# MATERIAL PROVIDED
Content starts

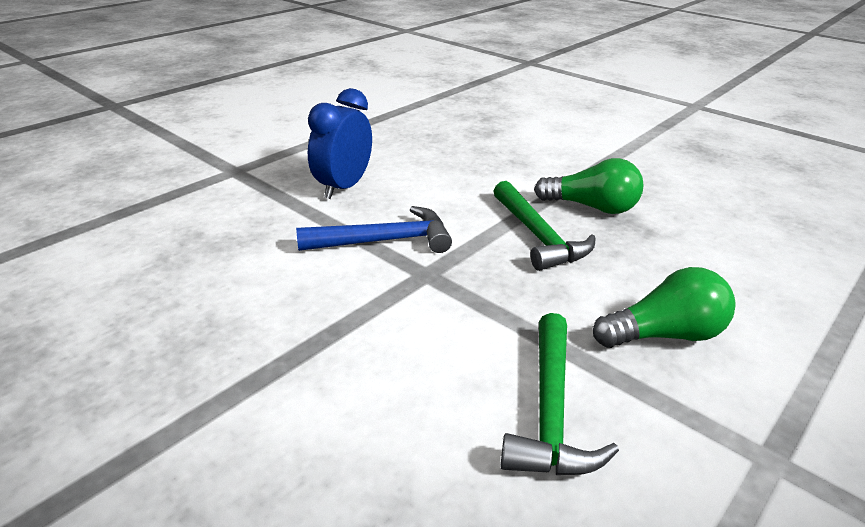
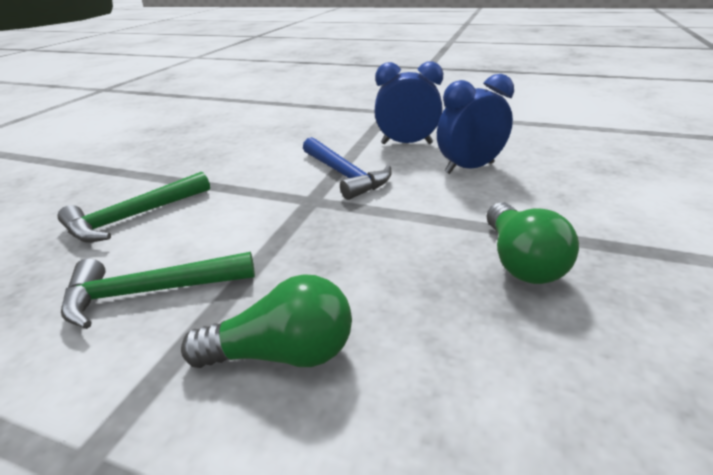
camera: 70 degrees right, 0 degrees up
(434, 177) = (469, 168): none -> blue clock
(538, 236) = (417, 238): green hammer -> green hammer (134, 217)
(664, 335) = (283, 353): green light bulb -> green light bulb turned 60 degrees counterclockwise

Content ends
Content starts

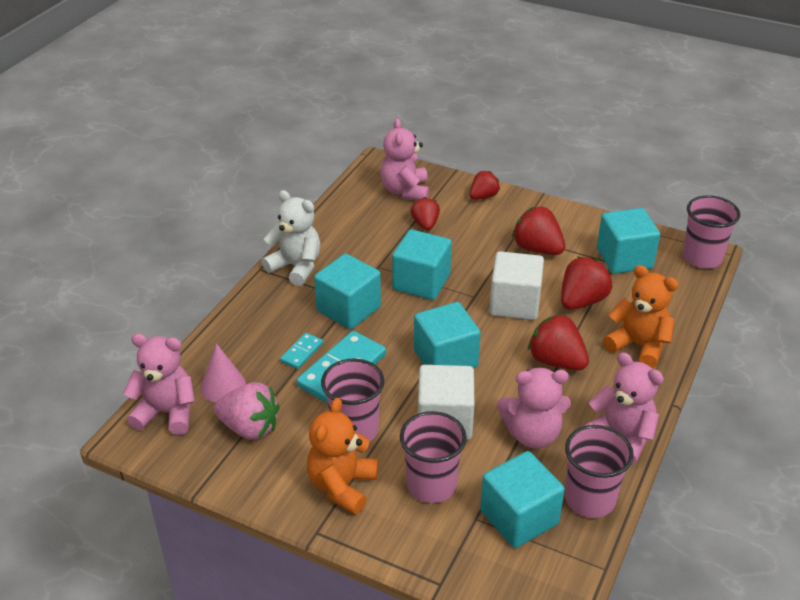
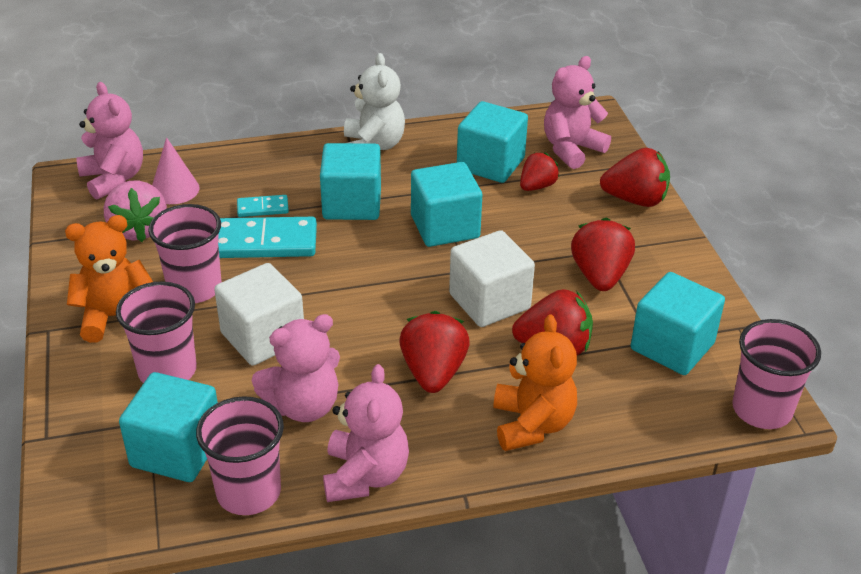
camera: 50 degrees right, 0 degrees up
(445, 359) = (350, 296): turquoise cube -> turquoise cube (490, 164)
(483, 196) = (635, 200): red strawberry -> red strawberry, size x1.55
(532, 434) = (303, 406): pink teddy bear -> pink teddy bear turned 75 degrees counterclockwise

Content ends

# WHAT THE TASK REQUIRES
Above is a listing; print exactly its lines from the one with "(445, 359) = (350, 296): turquoise" through the one with "(532, 434) = (303, 406): pink", and no other lines.

# YOUR RESPONSE
(445, 359) = (350, 296): turquoise cube -> turquoise cube (490, 164)
(483, 196) = (635, 200): red strawberry -> red strawberry, size x1.55
(532, 434) = (303, 406): pink teddy bear -> pink teddy bear turned 75 degrees counterclockwise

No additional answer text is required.